Problem to solve
Pick out each line of the material that contains the word "confirm", treating uppercase and lowercase as different.

---------- Given entries

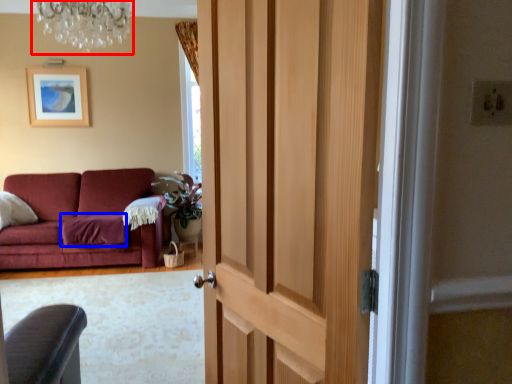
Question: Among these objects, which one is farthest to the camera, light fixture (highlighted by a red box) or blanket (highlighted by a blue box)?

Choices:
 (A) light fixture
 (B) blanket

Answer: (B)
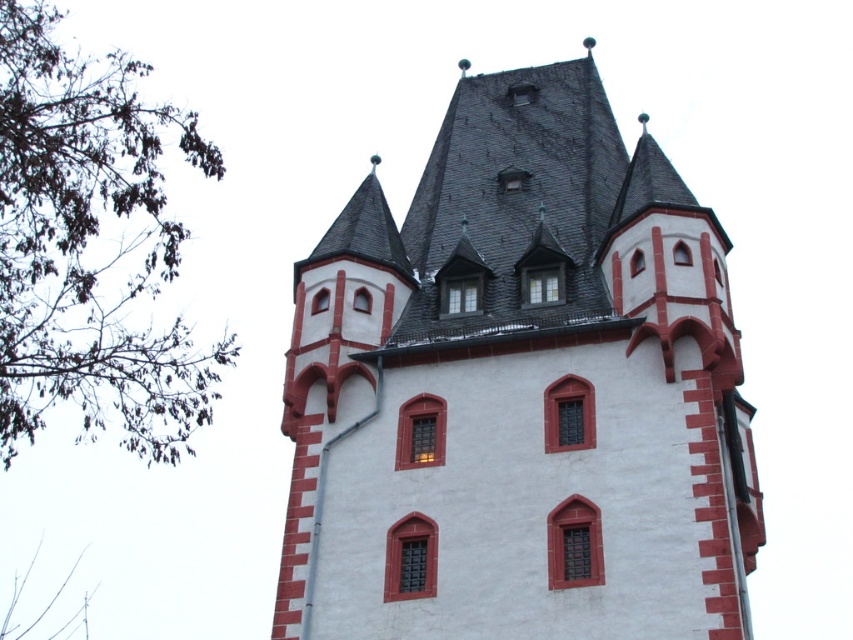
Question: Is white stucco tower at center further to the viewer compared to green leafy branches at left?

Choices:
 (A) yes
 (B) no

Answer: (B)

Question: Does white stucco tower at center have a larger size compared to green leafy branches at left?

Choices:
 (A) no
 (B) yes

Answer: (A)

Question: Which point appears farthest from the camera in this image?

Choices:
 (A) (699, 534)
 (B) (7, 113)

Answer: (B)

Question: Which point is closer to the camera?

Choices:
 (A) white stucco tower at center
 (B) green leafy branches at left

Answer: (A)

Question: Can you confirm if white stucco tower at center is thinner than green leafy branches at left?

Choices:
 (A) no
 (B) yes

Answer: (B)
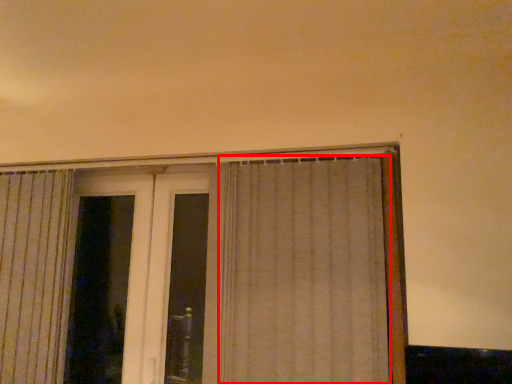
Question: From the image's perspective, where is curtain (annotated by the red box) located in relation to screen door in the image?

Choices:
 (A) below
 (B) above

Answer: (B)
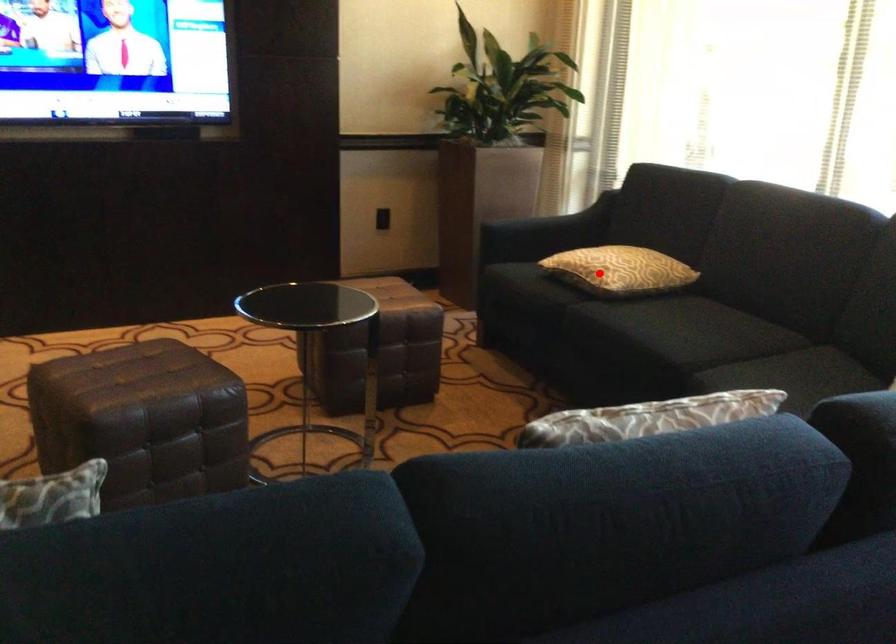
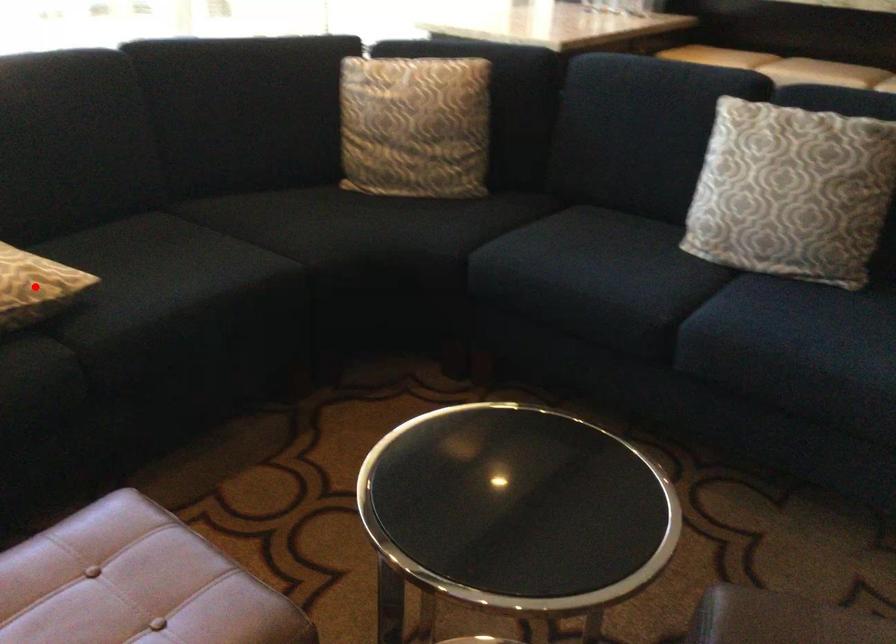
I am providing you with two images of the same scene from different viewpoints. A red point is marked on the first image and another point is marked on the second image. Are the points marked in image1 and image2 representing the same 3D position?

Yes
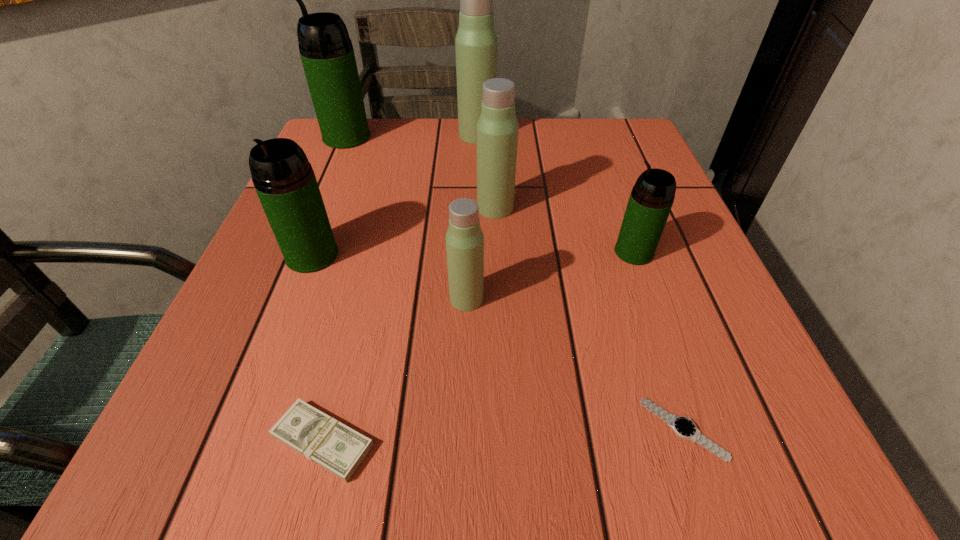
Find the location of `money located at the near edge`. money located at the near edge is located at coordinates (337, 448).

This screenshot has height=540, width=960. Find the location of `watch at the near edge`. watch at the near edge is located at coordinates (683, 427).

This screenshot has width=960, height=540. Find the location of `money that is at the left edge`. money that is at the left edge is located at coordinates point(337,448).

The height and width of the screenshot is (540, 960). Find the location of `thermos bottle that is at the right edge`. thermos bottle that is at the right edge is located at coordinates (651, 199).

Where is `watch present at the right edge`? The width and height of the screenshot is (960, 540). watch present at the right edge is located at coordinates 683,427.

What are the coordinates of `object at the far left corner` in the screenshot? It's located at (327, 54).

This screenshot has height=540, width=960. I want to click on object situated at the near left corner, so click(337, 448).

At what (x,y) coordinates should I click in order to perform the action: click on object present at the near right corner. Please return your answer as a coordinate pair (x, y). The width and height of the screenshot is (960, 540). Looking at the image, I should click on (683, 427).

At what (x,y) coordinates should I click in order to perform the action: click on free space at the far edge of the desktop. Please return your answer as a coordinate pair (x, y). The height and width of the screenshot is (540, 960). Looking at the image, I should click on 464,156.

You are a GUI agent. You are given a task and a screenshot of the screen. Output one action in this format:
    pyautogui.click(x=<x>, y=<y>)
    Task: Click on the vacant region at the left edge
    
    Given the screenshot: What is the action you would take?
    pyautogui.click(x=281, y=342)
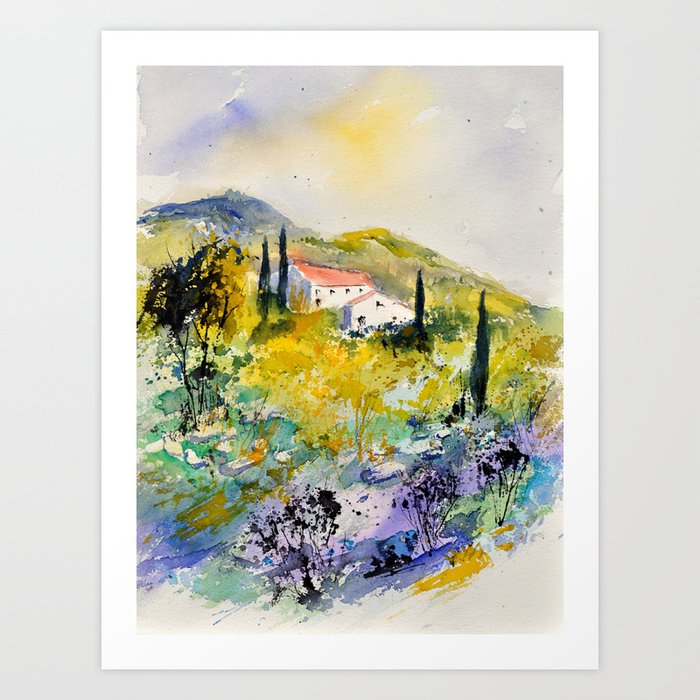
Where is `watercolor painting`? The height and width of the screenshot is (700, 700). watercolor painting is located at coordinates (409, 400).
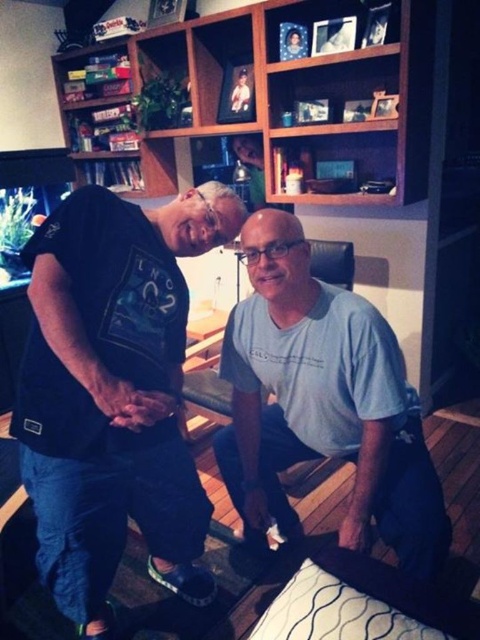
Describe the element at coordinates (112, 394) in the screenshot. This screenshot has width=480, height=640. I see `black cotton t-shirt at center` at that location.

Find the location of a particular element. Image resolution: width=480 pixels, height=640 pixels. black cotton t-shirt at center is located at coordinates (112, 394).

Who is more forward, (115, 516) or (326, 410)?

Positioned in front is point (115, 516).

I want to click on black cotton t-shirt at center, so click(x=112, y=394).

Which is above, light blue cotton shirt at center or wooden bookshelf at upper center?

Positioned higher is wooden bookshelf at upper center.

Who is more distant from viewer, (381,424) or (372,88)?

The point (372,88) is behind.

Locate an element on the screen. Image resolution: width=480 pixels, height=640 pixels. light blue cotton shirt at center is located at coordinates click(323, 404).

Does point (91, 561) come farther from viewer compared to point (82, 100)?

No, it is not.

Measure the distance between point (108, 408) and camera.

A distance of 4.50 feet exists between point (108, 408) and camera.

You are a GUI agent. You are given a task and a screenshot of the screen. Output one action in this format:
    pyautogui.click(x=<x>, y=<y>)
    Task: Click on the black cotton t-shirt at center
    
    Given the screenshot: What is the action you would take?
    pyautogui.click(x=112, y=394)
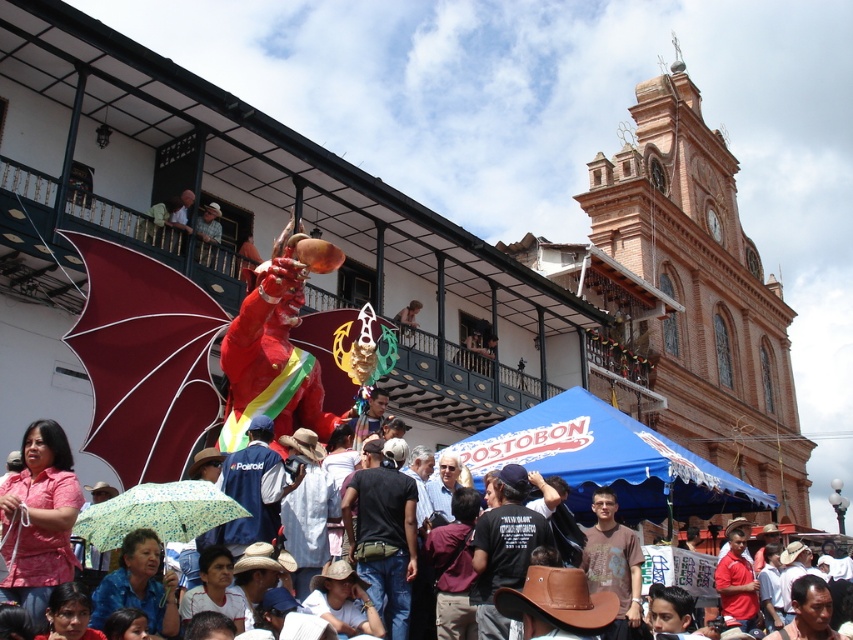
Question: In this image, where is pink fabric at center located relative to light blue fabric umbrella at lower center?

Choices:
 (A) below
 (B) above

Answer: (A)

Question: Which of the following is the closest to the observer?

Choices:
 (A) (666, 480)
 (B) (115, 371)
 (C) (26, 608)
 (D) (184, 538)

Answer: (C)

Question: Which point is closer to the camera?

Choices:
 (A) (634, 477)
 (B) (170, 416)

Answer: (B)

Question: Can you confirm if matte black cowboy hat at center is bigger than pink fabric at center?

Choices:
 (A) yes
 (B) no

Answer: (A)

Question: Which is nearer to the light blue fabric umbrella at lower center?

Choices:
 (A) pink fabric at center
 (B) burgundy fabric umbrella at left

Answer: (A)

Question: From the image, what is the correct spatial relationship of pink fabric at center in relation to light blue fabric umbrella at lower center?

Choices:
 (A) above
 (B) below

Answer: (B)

--------------------

Expected answer
Question: Can you confirm if white stucco tower at center is thinner than green leafy branches at left?
Question: Can you confirm if matte black cowboy hat at center is bigger than pink fabric at center?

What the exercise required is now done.